### Assigned task
Everything from the line with "building: [18,170,76,301] -> none" down to the line with "building: [182,294,307,442] -> none" below must be printed exactly, those two lines included. Exclude pictures.

(Exercise inputs)

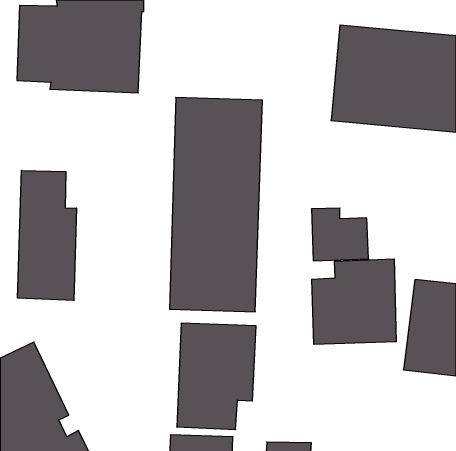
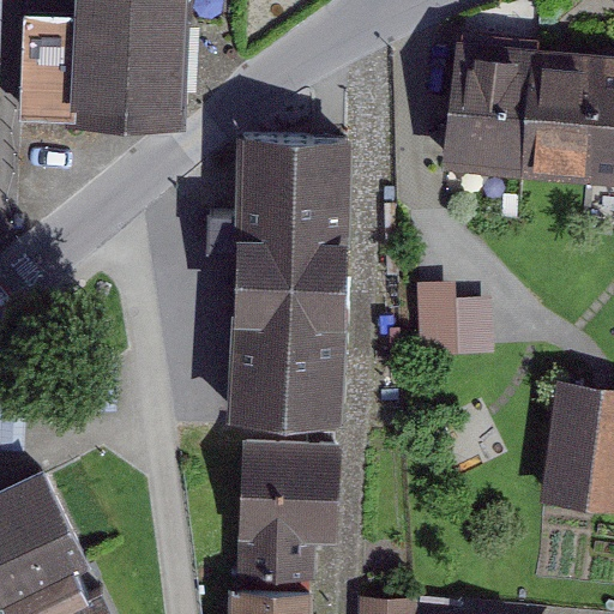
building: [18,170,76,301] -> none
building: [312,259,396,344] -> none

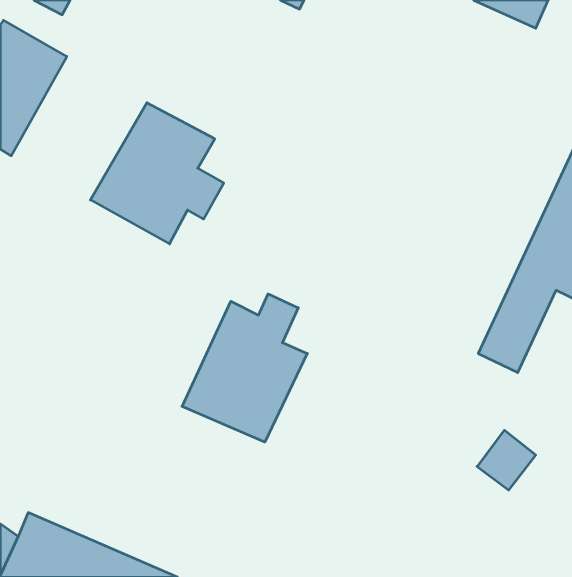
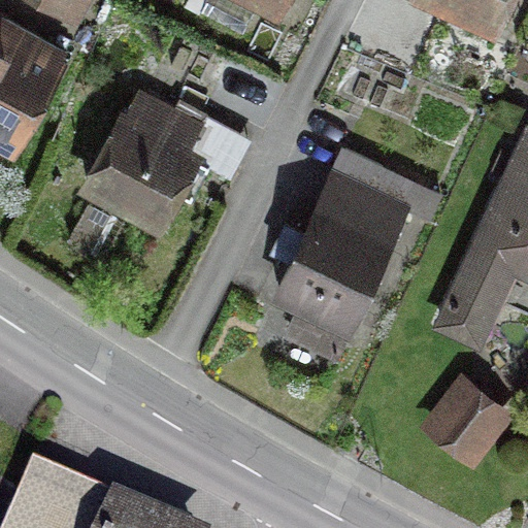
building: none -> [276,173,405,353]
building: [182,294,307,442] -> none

(End Exercise inputs)
(Exercise inputs)

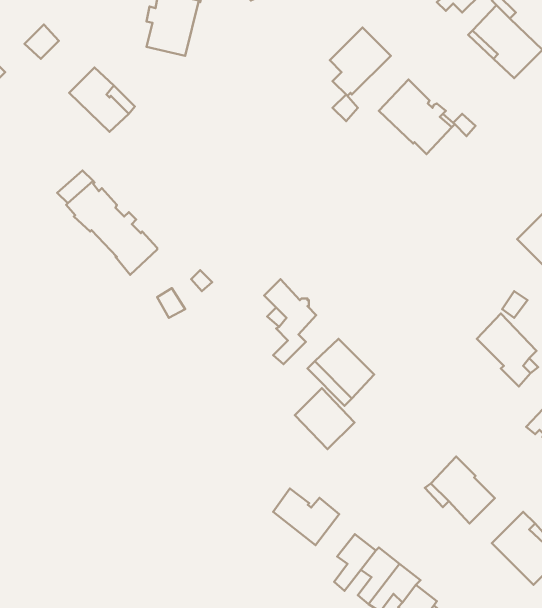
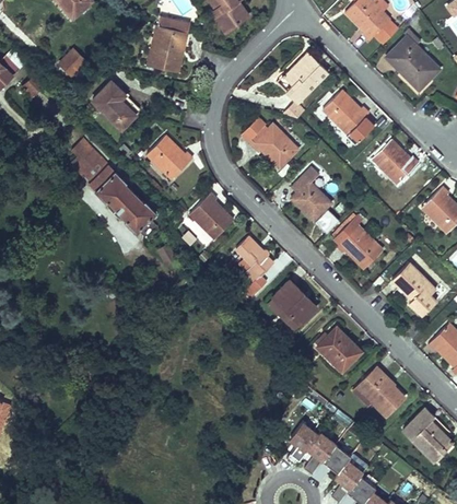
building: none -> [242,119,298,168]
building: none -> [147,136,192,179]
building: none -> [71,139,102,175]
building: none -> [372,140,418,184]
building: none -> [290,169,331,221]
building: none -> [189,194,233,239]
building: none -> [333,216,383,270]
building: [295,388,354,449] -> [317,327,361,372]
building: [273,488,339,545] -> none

(End Exercise inputs)

### Your response
building: [18,170,76,301] -> none
building: [312,259,396,344] -> none

building: none -> [276,173,405,353]
building: [182,294,307,442] -> none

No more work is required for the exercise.